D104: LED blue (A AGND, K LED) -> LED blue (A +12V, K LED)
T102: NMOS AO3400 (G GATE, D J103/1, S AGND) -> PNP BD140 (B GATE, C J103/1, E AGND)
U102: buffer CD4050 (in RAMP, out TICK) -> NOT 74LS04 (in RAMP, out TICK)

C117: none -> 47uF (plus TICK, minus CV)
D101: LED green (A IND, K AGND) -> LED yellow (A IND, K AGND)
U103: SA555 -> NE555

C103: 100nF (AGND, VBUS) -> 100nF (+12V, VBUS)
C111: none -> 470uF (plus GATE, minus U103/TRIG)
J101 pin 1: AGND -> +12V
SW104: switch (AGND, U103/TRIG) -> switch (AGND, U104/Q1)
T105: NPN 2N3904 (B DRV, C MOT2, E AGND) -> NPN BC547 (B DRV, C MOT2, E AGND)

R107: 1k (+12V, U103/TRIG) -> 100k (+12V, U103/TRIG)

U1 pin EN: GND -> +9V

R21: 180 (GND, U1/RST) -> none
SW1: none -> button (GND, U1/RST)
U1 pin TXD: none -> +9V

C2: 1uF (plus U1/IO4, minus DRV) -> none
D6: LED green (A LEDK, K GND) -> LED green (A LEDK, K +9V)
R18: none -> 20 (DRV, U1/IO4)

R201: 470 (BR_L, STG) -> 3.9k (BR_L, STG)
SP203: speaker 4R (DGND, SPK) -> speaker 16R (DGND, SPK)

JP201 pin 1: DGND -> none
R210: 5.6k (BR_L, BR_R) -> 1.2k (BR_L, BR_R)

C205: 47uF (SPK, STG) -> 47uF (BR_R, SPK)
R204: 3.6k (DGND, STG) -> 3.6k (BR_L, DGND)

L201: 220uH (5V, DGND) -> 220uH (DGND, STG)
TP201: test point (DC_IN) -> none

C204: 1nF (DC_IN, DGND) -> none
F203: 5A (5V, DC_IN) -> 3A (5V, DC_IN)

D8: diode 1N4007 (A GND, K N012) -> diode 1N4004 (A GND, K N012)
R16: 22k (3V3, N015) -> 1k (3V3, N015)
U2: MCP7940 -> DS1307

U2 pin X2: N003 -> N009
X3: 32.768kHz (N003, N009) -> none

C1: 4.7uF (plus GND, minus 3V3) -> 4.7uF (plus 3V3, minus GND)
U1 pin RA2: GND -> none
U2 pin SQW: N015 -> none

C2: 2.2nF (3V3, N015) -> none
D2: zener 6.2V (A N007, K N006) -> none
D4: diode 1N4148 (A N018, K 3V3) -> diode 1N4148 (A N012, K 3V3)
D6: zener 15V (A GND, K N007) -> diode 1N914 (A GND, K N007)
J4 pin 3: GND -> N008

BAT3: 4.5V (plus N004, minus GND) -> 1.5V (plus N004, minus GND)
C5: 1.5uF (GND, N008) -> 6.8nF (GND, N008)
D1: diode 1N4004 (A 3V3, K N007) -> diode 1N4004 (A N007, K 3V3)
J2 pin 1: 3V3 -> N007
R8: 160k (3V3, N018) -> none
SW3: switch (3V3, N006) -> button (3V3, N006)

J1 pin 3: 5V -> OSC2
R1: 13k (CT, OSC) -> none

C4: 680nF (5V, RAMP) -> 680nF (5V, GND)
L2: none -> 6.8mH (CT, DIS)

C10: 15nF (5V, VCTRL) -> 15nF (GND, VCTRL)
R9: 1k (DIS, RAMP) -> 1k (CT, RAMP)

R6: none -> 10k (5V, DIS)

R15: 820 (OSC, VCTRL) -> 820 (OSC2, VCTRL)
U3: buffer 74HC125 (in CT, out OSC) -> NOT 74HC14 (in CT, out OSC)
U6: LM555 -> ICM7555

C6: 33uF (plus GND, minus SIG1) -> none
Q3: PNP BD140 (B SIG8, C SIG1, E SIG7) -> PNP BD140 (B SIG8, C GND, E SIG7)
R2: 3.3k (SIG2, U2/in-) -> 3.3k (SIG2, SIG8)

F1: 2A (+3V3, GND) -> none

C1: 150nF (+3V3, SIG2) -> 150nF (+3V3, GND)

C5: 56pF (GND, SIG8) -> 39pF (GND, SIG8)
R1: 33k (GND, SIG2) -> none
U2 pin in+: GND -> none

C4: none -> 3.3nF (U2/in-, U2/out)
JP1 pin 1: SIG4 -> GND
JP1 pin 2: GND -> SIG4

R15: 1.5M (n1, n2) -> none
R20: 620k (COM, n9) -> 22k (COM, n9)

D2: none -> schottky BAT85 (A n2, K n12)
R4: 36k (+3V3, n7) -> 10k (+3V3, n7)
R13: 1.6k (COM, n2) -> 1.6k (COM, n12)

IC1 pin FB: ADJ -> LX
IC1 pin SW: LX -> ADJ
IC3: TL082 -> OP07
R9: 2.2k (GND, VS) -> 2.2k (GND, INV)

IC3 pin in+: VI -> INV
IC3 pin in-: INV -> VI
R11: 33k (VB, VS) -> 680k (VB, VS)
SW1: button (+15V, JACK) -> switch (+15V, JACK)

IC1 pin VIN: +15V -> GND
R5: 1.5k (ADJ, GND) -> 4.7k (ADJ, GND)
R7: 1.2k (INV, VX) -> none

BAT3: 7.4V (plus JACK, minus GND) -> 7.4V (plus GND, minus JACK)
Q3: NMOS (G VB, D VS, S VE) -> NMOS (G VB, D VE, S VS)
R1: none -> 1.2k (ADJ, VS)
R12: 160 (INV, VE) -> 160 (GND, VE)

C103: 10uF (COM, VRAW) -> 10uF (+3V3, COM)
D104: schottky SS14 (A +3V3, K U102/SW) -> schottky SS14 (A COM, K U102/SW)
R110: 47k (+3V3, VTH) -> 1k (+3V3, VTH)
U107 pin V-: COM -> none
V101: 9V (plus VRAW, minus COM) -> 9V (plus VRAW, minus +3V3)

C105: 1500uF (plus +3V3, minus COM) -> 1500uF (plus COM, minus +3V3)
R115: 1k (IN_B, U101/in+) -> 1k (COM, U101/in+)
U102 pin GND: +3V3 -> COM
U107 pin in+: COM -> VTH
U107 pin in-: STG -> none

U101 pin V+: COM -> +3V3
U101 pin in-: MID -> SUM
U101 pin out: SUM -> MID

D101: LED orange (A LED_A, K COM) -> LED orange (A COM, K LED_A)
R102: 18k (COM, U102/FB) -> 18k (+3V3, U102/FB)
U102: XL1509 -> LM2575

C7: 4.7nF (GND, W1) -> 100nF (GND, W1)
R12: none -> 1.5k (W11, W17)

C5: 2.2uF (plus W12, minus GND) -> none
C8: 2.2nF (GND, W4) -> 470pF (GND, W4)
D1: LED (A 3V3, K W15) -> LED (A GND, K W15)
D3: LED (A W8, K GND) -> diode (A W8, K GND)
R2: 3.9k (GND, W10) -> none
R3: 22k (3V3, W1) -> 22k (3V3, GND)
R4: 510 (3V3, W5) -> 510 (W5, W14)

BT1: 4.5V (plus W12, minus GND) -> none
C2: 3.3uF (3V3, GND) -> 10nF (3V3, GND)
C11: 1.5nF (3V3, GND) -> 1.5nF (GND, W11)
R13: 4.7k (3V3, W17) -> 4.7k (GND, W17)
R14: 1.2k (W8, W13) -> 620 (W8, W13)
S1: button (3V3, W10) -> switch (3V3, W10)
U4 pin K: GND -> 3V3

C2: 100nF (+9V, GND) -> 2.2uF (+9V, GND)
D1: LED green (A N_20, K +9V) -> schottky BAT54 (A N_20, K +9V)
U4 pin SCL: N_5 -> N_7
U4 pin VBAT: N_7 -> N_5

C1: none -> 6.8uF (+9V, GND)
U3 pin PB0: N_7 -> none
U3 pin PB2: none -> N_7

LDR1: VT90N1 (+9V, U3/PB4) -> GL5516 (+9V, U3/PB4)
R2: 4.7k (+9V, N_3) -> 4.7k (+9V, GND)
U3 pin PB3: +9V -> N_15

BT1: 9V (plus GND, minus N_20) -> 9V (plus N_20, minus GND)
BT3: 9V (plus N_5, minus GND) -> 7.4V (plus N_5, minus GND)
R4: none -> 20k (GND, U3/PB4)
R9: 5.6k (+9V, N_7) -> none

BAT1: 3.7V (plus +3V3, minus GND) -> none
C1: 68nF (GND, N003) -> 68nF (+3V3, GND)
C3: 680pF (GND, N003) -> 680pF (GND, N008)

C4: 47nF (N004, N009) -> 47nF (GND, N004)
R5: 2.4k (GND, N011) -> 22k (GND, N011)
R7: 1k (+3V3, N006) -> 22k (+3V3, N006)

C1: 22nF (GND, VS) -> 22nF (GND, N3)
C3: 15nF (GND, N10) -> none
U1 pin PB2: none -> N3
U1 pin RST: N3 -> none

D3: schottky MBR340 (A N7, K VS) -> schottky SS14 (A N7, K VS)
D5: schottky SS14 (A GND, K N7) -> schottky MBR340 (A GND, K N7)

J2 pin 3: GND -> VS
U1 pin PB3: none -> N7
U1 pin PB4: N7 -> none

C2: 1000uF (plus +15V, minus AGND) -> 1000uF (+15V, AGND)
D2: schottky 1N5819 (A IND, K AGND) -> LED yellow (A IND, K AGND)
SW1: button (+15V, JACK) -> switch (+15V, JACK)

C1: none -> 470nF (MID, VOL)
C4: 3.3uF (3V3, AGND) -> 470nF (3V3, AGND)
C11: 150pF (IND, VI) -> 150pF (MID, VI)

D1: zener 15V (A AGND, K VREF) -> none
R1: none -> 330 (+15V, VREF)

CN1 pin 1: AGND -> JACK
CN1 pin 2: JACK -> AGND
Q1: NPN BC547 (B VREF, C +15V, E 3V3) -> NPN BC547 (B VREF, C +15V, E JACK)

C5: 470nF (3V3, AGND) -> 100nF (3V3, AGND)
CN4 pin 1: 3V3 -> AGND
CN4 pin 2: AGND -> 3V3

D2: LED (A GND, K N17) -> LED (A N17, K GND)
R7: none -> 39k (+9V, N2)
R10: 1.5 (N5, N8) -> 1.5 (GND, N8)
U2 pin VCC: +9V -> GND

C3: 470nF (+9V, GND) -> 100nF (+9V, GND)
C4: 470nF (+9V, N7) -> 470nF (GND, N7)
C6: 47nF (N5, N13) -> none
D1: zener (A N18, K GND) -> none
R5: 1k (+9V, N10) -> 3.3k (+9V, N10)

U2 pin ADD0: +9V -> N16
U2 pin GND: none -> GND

Problem requirements: Scan the lines above, and whenever one holds the string "button", copy it.

Solved exercise:
SW1: none -> button (GND, U1/RST)
SW3: switch (3V3, N006) -> button (3V3, N006)
SW1: button (+15V, JACK) -> switch (+15V, JACK)
S1: button (3V3, W10) -> switch (3V3, W10)
SW1: button (+15V, JACK) -> switch (+15V, JACK)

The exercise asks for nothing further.